*** MATERIAL PROVIDED
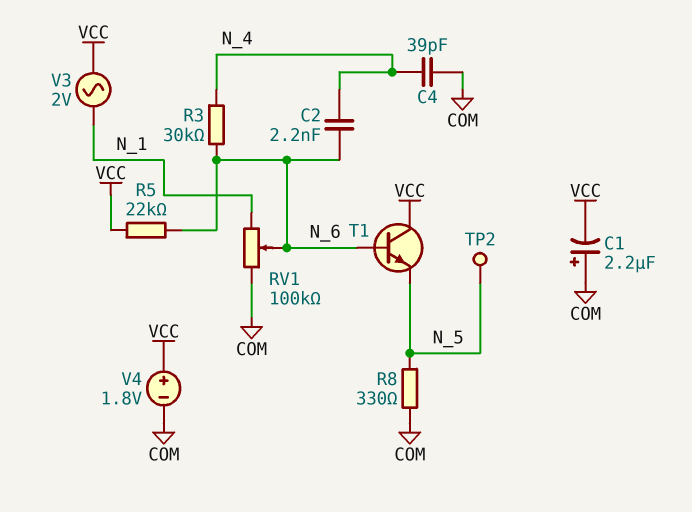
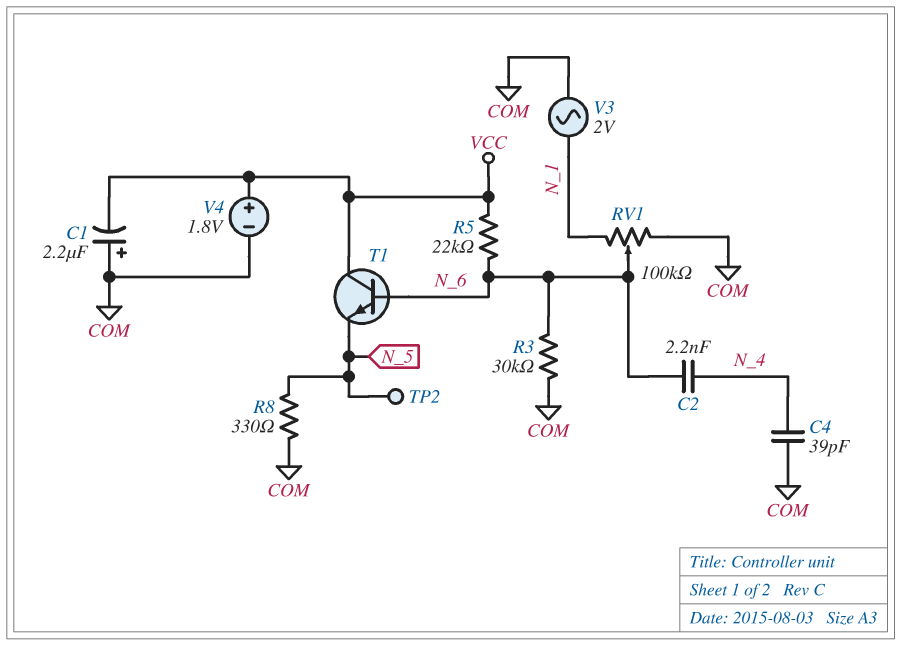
R3: 30k (N_4, N_6) -> 30k (COM, N_6)
V3: AC 2V (N_1, VCC) -> AC 2V (COM, N_1)

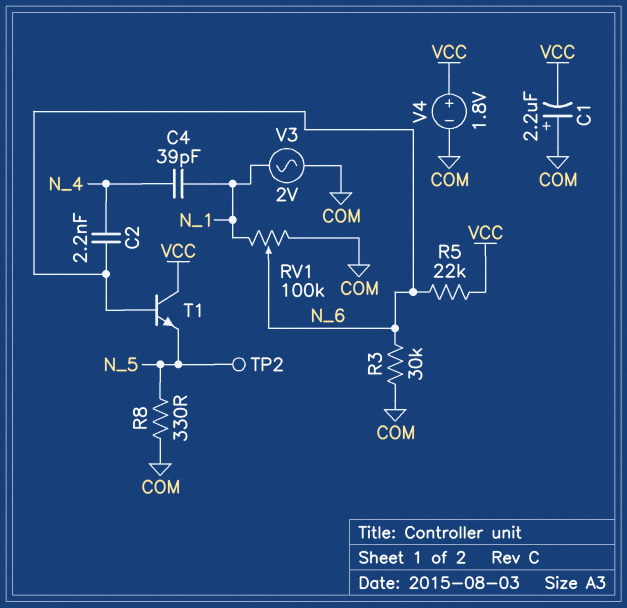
C4: 39pF (COM, N_4) -> 39pF (N_1, N_4)

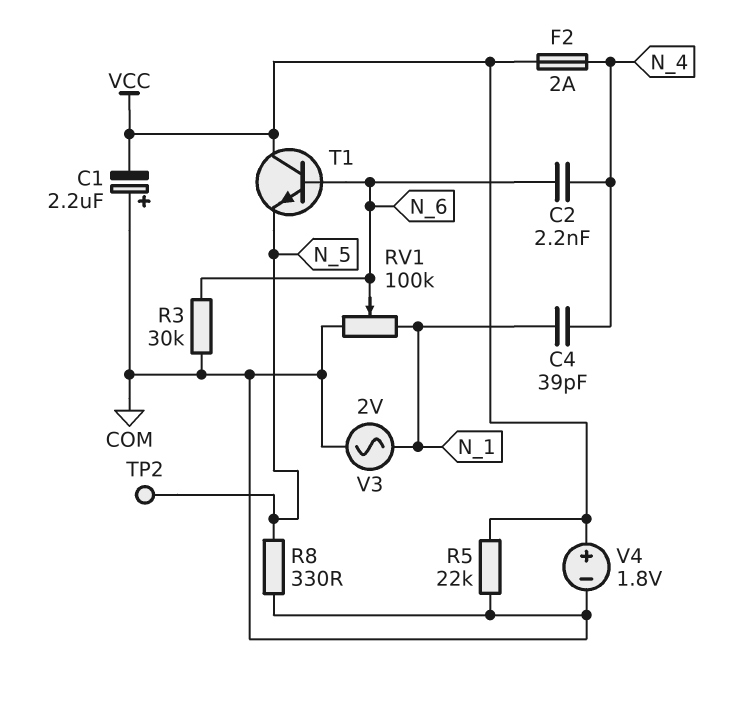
F2: none -> 2A (N_4, VCC)
R5: 22k (N_6, VCC) -> 22k (COM, VCC)

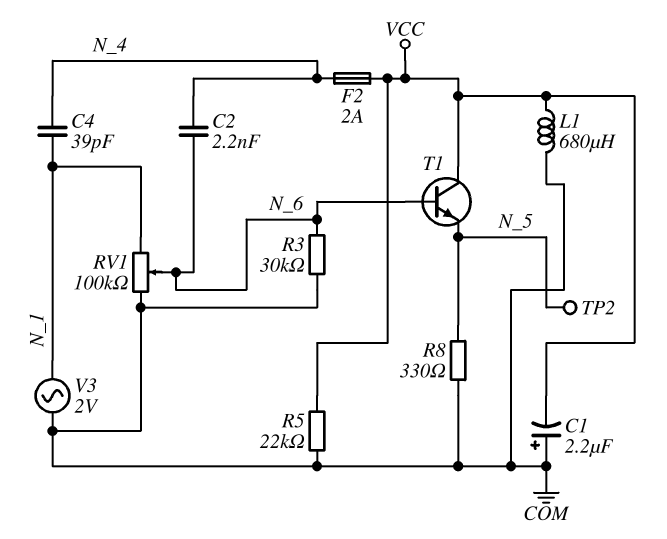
L1: none -> 680uH (COM, VCC)
V4: 1.8V (plus VCC, minus COM) -> none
******
▶ **EXERCISE DESCRIPTION**:
Restate the data above word for word. Skip every picture.

▶ **RESPONSE**:
R3: 30k (N_4, N_6) -> 30k (COM, N_6)
V3: AC 2V (N_1, VCC) -> AC 2V (COM, N_1)

C4: 39pF (COM, N_4) -> 39pF (N_1, N_4)

F2: none -> 2A (N_4, VCC)
R5: 22k (N_6, VCC) -> 22k (COM, VCC)

L1: none -> 680uH (COM, VCC)
V4: 1.8V (plus VCC, minus COM) -> none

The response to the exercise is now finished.